How to complete this task: Look through the data below for the line with "brown toothbrush: 3 -> 0", and transcribe it exactly together with each line after it up to and including the line with "pink padlock: 2 -> 4". Give nothing else.

Information supplied:
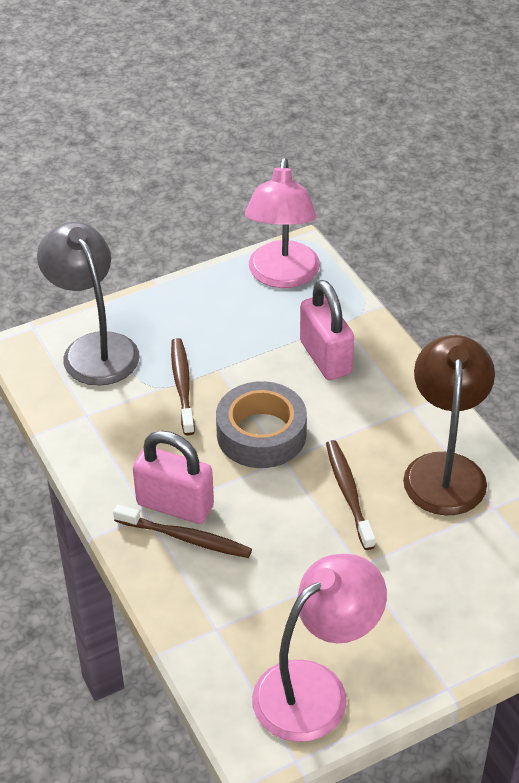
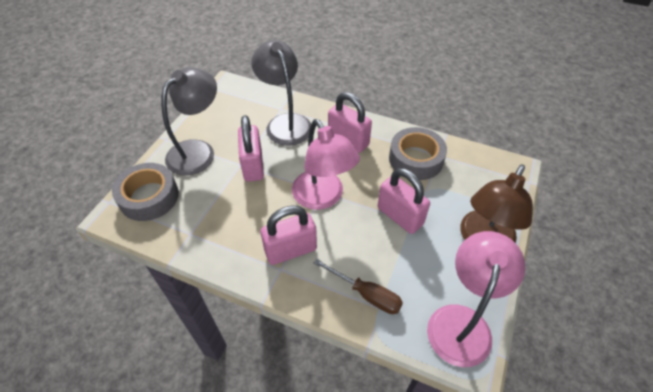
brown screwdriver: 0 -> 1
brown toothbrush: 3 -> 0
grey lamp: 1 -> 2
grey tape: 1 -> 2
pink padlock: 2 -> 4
--
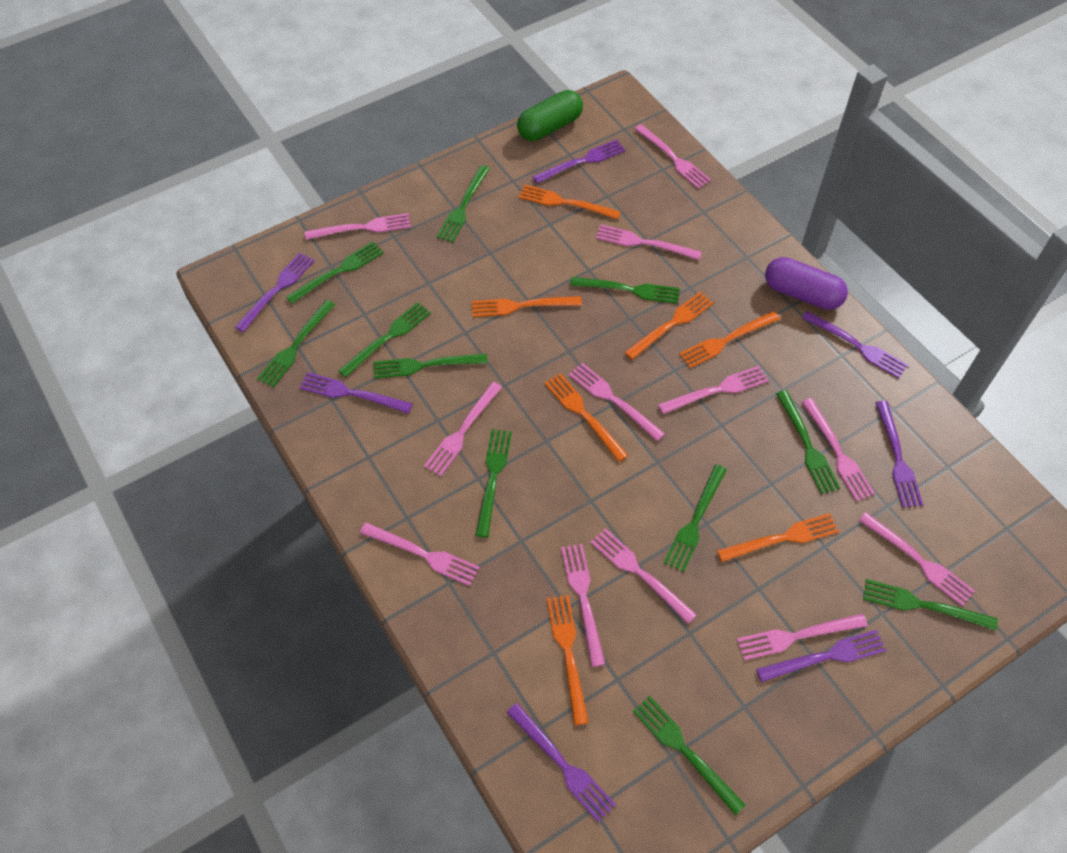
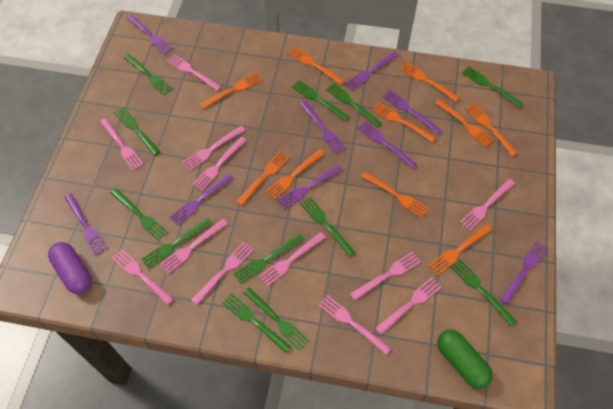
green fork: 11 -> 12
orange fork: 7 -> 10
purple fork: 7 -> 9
--
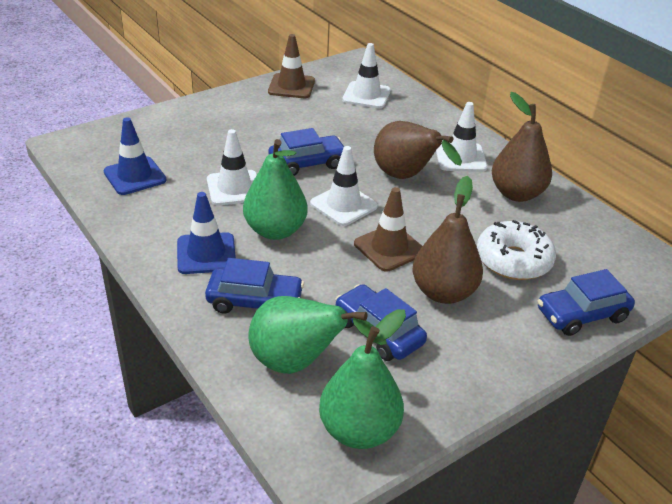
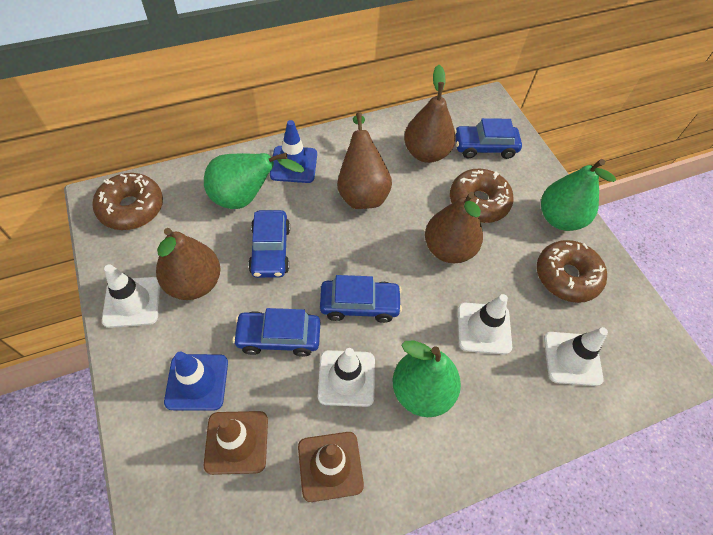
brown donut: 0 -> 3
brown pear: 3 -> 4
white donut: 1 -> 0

Exercise response:
brown toothbrush: 3 -> 0
grey lamp: 1 -> 2
grey tape: 1 -> 2
pink padlock: 2 -> 4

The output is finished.